Task item
Of the entries below, restate word for word only the section that runs from the line with "Network Monitor: [28,71,322,224]" to the line with "Annual: [987,552,1035,590] ->", counting both ends.

Stored data
□ □ □ □ □

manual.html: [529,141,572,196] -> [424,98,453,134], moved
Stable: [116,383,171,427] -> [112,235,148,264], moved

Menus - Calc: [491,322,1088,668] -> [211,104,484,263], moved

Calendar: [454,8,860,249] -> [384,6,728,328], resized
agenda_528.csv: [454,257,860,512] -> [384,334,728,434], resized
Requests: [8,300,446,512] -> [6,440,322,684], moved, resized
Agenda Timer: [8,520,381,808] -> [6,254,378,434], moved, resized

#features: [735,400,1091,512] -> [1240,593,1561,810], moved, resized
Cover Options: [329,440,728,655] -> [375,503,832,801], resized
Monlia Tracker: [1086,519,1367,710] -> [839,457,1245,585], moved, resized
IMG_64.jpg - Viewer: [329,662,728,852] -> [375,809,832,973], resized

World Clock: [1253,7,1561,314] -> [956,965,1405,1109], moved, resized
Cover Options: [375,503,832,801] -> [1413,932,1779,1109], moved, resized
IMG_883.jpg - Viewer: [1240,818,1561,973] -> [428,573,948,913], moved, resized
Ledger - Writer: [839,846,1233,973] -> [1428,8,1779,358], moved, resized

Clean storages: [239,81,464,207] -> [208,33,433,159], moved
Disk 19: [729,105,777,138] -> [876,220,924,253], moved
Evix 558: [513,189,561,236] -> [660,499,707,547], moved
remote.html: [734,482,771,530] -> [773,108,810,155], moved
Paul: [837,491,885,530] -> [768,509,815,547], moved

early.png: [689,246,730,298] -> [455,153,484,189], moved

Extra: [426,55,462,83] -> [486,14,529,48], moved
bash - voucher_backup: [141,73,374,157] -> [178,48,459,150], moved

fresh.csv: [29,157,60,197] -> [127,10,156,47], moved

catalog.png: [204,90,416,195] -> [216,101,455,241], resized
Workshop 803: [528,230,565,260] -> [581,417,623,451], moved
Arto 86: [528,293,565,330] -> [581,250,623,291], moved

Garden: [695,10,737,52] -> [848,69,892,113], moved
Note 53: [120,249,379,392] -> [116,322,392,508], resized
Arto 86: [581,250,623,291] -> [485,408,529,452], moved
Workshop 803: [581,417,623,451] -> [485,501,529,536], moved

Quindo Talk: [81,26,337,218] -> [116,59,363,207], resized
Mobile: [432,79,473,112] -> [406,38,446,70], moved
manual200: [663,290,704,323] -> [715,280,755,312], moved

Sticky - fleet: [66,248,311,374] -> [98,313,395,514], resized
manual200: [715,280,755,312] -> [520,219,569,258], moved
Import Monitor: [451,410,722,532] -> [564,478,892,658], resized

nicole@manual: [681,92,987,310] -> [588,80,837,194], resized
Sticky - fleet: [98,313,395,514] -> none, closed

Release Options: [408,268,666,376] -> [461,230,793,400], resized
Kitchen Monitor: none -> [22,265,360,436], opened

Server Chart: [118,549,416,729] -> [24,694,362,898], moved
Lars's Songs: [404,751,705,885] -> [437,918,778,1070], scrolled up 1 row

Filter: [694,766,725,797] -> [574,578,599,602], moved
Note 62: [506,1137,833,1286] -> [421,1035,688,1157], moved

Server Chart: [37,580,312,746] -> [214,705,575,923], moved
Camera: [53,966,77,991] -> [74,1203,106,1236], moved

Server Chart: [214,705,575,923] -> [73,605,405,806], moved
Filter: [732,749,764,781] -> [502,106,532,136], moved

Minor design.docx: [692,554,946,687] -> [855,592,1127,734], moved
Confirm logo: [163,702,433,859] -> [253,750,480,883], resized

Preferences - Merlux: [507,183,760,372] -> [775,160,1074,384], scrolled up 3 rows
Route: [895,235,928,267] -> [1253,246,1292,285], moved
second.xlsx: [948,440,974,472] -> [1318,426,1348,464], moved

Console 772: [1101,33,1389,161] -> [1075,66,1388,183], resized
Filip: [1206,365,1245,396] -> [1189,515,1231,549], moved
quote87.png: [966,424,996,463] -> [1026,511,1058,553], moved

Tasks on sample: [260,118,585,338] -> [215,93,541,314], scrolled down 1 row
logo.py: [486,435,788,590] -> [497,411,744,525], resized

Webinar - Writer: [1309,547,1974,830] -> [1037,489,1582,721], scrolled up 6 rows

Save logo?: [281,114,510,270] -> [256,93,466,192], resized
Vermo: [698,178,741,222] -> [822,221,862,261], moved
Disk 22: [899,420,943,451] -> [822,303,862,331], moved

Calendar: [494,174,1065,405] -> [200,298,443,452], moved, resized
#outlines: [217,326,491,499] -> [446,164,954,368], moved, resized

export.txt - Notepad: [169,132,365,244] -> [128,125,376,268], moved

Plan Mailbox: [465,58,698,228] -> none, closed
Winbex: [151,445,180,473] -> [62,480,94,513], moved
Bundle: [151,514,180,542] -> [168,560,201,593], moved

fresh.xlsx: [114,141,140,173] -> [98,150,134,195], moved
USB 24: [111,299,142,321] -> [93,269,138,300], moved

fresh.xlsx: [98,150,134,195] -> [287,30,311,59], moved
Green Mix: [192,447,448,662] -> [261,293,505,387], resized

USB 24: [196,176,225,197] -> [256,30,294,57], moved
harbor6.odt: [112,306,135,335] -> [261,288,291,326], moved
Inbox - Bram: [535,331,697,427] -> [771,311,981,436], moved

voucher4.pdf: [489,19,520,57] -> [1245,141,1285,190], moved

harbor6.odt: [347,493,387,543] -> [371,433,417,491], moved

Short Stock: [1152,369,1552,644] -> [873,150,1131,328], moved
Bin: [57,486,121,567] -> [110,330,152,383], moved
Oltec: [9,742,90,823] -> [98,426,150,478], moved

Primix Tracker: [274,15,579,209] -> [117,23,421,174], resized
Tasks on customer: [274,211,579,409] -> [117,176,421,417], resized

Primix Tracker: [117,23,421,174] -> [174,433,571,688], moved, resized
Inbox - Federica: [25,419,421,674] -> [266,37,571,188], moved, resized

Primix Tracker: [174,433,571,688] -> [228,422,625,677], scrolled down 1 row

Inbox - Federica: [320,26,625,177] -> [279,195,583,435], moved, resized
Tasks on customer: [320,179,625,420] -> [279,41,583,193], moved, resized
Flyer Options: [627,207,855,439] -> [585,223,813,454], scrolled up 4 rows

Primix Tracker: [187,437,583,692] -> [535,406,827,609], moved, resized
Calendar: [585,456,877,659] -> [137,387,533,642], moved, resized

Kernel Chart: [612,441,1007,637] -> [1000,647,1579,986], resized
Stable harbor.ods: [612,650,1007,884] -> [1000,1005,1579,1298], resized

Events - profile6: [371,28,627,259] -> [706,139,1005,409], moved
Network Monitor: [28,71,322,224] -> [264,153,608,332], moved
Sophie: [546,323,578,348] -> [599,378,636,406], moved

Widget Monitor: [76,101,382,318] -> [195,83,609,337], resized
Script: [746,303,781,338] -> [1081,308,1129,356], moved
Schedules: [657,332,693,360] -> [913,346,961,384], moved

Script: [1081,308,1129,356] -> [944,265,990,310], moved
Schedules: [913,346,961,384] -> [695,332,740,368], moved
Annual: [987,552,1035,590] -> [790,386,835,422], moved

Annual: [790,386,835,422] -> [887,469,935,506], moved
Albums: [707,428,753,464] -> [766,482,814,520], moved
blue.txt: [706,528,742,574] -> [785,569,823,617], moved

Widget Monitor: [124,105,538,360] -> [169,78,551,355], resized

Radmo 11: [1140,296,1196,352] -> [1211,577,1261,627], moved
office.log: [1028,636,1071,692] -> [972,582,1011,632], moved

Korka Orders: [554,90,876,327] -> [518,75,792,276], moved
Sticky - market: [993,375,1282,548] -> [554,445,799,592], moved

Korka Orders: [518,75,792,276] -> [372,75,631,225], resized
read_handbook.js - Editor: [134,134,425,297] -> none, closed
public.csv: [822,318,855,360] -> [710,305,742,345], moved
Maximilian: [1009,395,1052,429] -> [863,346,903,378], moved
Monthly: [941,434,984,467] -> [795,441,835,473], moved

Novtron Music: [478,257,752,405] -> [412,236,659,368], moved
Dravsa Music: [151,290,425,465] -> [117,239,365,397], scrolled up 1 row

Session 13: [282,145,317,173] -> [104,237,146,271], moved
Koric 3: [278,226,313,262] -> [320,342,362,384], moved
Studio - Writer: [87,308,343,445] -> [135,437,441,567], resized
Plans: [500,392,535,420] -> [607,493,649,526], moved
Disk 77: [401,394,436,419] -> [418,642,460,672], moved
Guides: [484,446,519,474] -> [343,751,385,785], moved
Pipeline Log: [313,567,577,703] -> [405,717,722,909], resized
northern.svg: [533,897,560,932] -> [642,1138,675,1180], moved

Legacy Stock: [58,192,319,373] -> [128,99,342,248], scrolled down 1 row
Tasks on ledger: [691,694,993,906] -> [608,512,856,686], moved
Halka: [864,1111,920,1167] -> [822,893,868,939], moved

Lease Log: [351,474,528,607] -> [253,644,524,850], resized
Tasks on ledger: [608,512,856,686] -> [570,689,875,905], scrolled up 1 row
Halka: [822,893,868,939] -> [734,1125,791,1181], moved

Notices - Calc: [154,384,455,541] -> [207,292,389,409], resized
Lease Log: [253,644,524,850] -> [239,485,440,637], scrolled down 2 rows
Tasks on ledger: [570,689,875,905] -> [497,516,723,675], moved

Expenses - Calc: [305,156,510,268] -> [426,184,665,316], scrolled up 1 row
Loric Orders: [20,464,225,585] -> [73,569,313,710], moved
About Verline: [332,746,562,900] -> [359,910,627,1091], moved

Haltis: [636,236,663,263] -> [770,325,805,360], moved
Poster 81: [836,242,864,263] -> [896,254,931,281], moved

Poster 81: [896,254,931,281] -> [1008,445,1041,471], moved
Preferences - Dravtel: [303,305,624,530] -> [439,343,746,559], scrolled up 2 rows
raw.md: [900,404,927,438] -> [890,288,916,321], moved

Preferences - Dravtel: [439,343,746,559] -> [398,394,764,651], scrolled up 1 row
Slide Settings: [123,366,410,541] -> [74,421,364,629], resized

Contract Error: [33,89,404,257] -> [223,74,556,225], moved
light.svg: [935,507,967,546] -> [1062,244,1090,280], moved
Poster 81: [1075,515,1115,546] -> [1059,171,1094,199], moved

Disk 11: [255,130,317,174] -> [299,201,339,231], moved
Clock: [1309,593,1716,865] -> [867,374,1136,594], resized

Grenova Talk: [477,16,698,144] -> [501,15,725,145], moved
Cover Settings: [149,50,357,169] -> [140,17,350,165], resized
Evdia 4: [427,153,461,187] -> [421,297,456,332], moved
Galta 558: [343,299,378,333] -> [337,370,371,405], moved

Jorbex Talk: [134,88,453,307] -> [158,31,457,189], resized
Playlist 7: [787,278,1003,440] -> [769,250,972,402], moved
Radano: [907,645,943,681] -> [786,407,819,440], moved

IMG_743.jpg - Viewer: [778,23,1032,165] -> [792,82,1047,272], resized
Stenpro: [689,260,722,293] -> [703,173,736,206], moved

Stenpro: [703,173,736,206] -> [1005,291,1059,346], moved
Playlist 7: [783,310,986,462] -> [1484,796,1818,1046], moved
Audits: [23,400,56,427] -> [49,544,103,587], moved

□ □ □ □ □

Result of this task
Network Monitor: [28,71,322,224] -> [264,153,608,332], moved
Sophie: [546,323,578,348] -> [599,378,636,406], moved

Widget Monitor: [76,101,382,318] -> [195,83,609,337], resized
Script: [746,303,781,338] -> [1081,308,1129,356], moved
Schedules: [657,332,693,360] -> [913,346,961,384], moved

Script: [1081,308,1129,356] -> [944,265,990,310], moved
Schedules: [913,346,961,384] -> [695,332,740,368], moved
Annual: [987,552,1035,590] -> [790,386,835,422], moved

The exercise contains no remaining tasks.